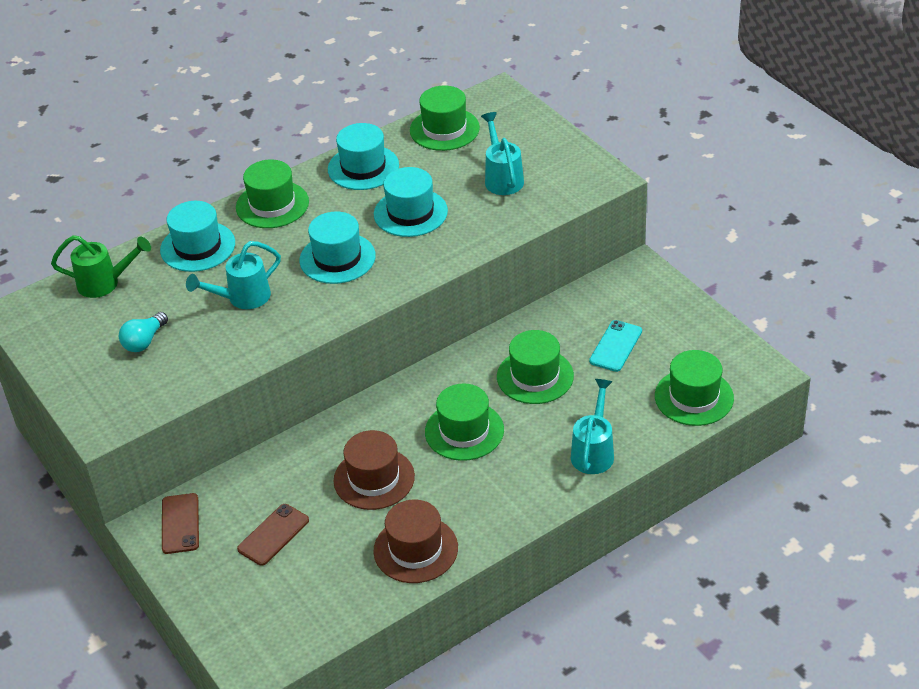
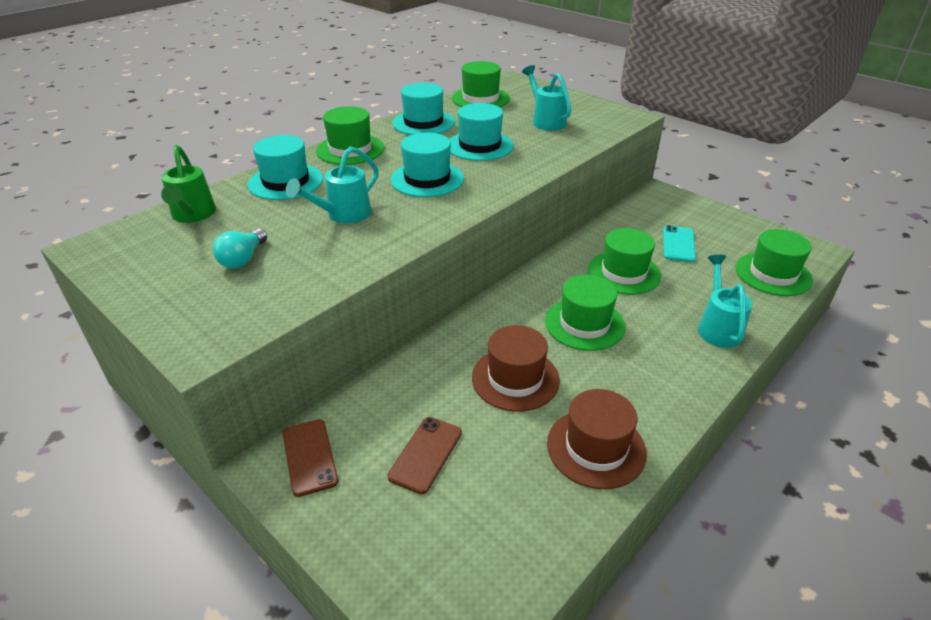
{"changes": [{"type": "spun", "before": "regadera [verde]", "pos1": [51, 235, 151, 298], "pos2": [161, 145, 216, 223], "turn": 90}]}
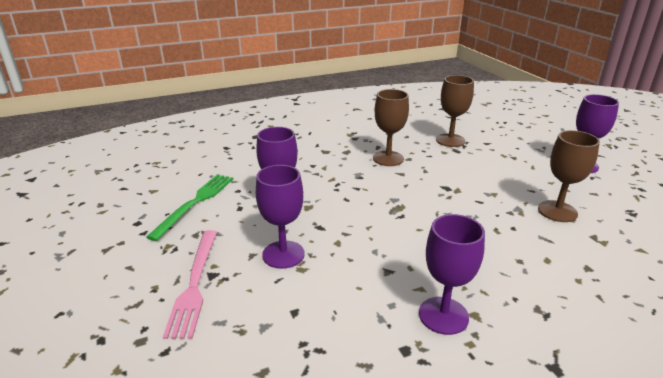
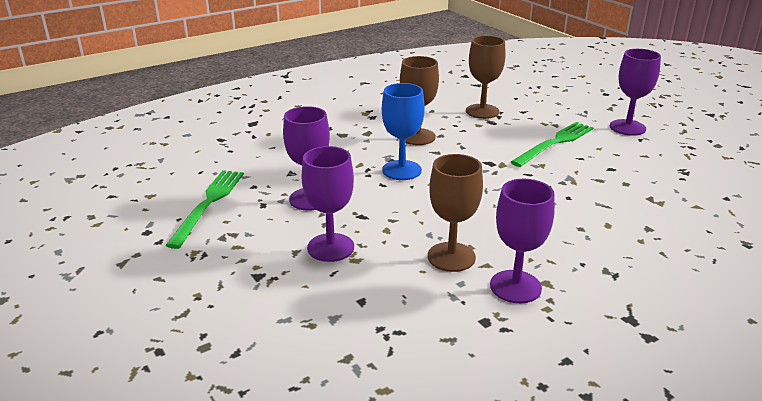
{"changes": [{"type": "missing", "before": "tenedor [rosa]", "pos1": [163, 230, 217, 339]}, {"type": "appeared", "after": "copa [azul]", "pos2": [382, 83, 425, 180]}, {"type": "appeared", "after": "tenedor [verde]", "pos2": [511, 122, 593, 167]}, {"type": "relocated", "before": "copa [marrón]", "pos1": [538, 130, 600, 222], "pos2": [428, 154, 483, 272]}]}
* * *
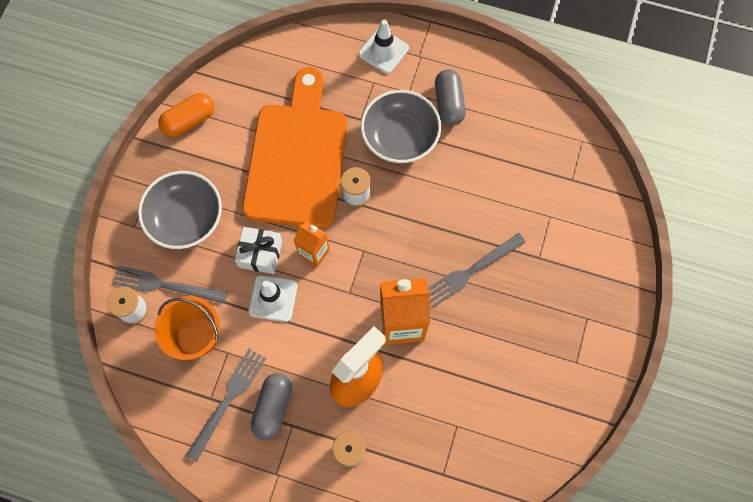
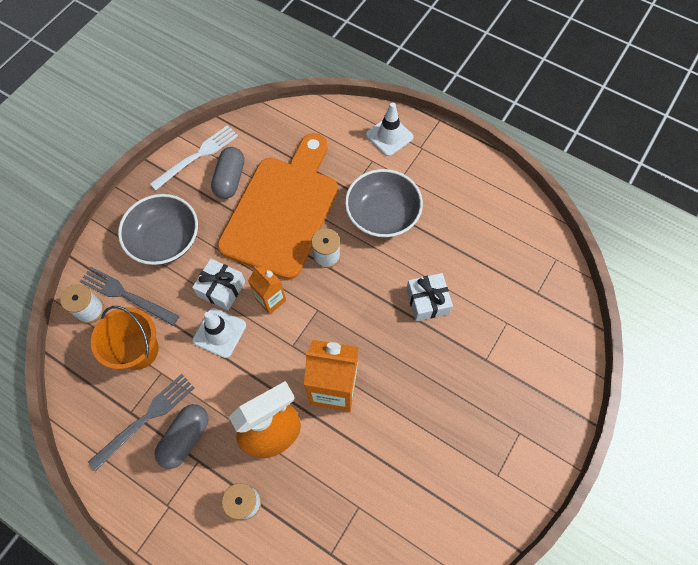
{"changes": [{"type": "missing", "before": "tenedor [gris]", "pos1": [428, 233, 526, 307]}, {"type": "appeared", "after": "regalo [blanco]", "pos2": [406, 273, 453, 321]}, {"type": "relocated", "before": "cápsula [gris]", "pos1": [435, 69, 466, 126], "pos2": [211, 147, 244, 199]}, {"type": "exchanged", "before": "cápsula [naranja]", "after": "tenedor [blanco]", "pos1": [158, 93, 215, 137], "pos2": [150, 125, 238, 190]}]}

**Your assignment:**
Take every line of the material that contains the word "tenedor", and copy it.

**Solution to this task:**
{"changes": [{"type": "missing", "before": "tenedor [rosa]", "pos1": [163, 230, 217, 339]}, {"type": "appeared", "after": "copa [azul]", "pos2": [382, 83, 425, 180]}, {"type": "appeared", "after": "tenedor [verde]", "pos2": [511, 122, 593, 167]}, {"type": "relocated", "before": "copa [marrón]", "pos1": [538, 130, 600, 222], "pos2": [428, 154, 483, 272]}]}
{"changes": [{"type": "missing", "before": "tenedor [gris]", "pos1": [428, 233, 526, 307]}, {"type": "appeared", "after": "regalo [blanco]", "pos2": [406, 273, 453, 321]}, {"type": "relocated", "before": "cápsula [gris]", "pos1": [435, 69, 466, 126], "pos2": [211, 147, 244, 199]}, {"type": "exchanged", "before": "cápsula [naranja]", "after": "tenedor [blanco]", "pos1": [158, 93, 215, 137], "pos2": [150, 125, 238, 190]}]}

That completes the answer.